#### About this task
Pick out and copy every line below that has the word "DUMBBELL".

#### Information
____
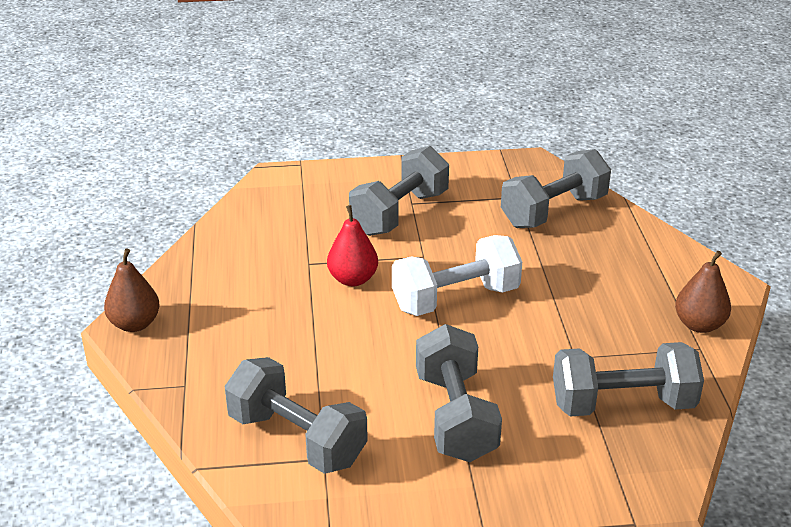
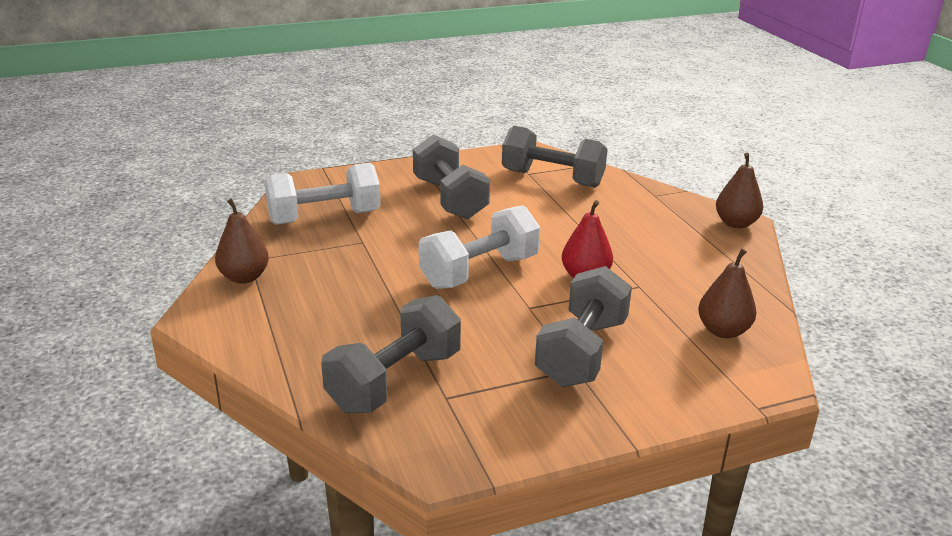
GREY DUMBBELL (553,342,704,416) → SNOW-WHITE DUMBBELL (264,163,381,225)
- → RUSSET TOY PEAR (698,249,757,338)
____
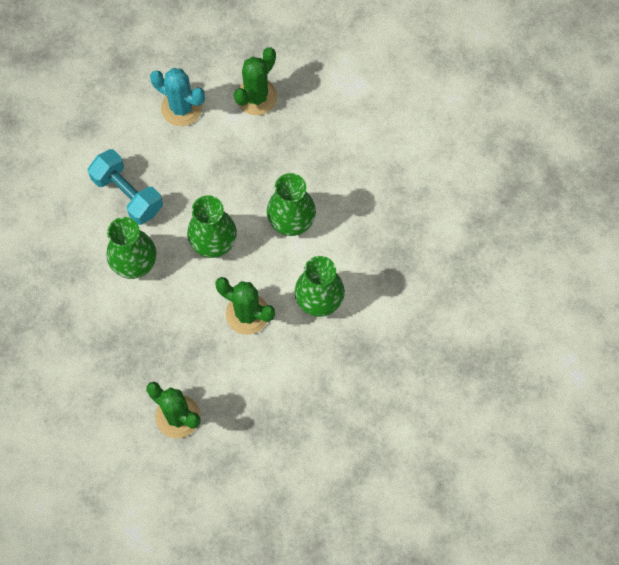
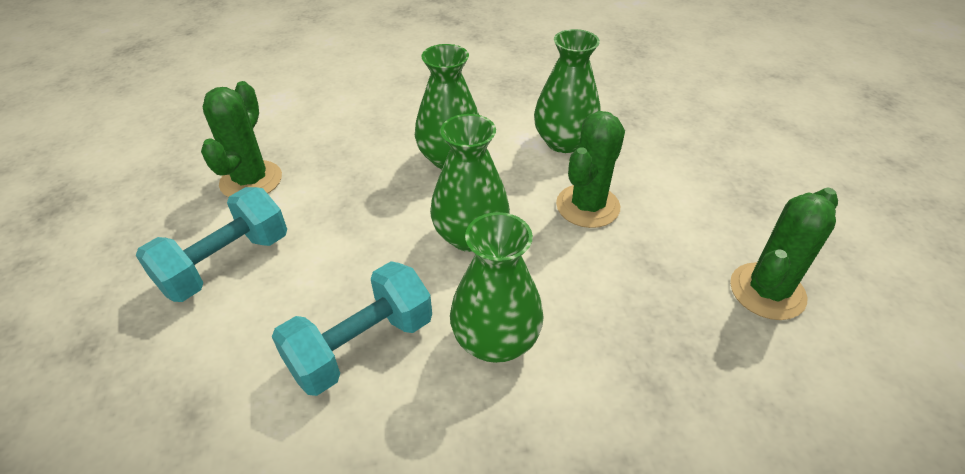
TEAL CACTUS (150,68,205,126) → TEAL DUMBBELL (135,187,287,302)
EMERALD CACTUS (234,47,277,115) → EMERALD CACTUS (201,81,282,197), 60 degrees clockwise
____
#### Solved exercise
GREY DUMBBELL (553,342,704,416) → SNOW-WHITE DUMBBELL (264,163,381,225)
TEAL CACTUS (150,68,205,126) → TEAL DUMBBELL (135,187,287,302)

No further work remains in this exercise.